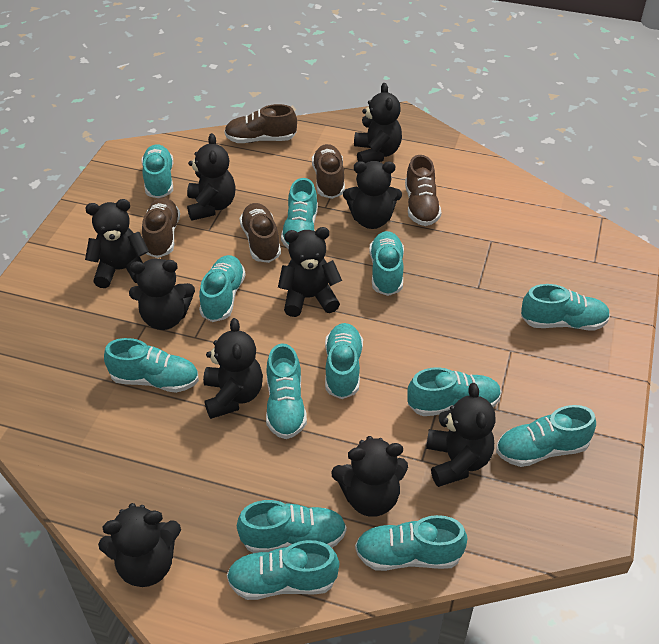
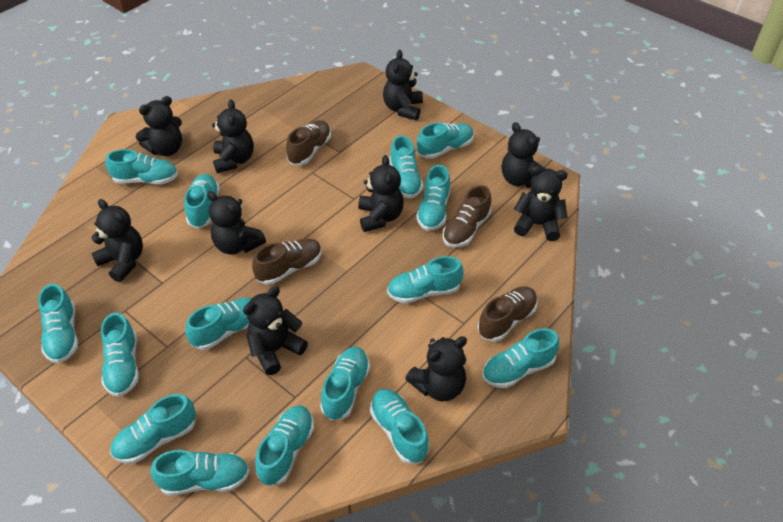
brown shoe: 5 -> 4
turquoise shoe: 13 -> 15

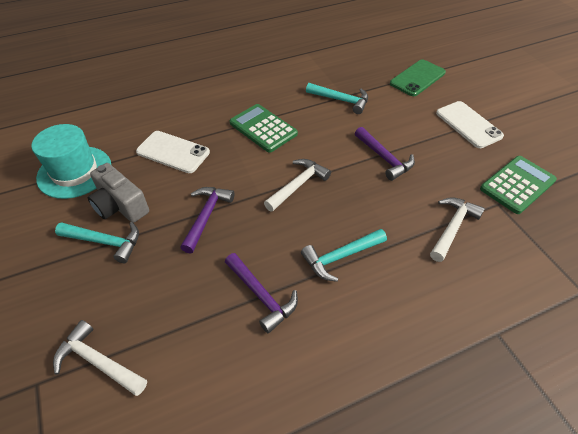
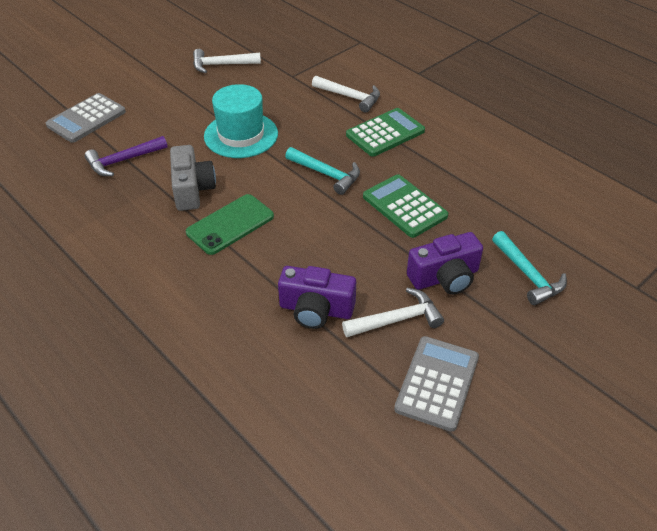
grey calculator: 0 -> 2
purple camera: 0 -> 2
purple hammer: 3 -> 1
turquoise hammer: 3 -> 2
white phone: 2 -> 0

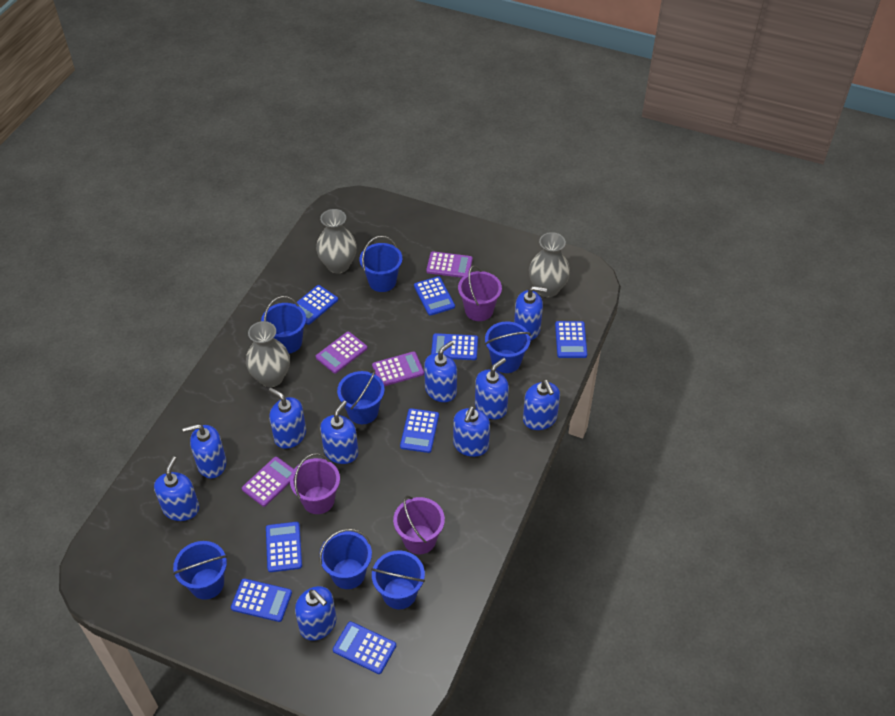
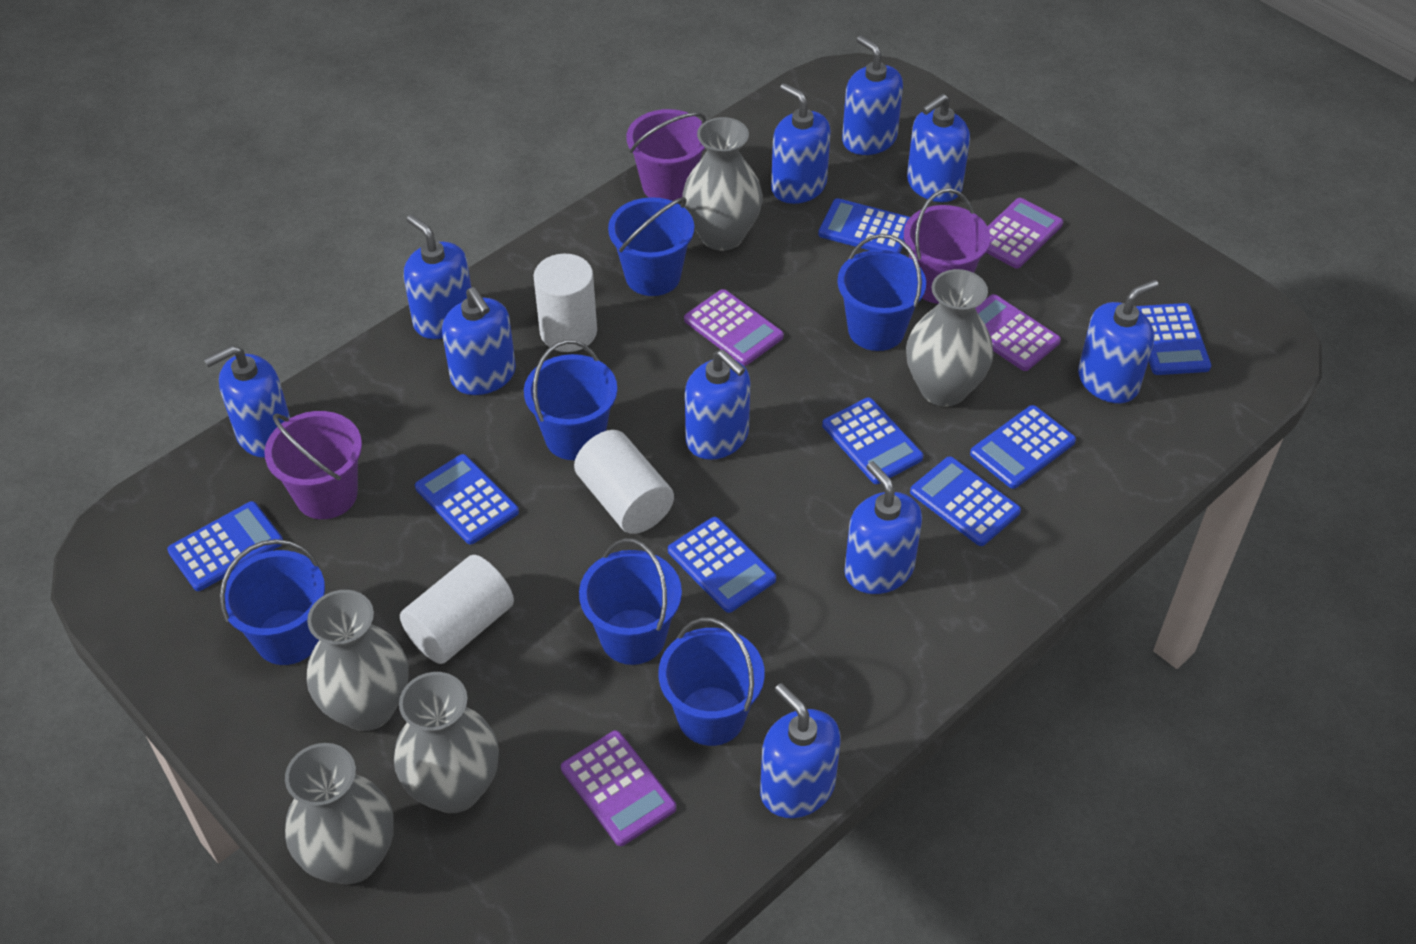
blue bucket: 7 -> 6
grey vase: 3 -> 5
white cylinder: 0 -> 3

——

Directions:
In full and without changes, repeat the listing above, but not its pictures.

Exercise answer:
brown shoe: 5 -> 4
turquoise shoe: 13 -> 15

grey calculator: 0 -> 2
purple camera: 0 -> 2
purple hammer: 3 -> 1
turquoise hammer: 3 -> 2
white phone: 2 -> 0

blue bucket: 7 -> 6
grey vase: 3 -> 5
white cylinder: 0 -> 3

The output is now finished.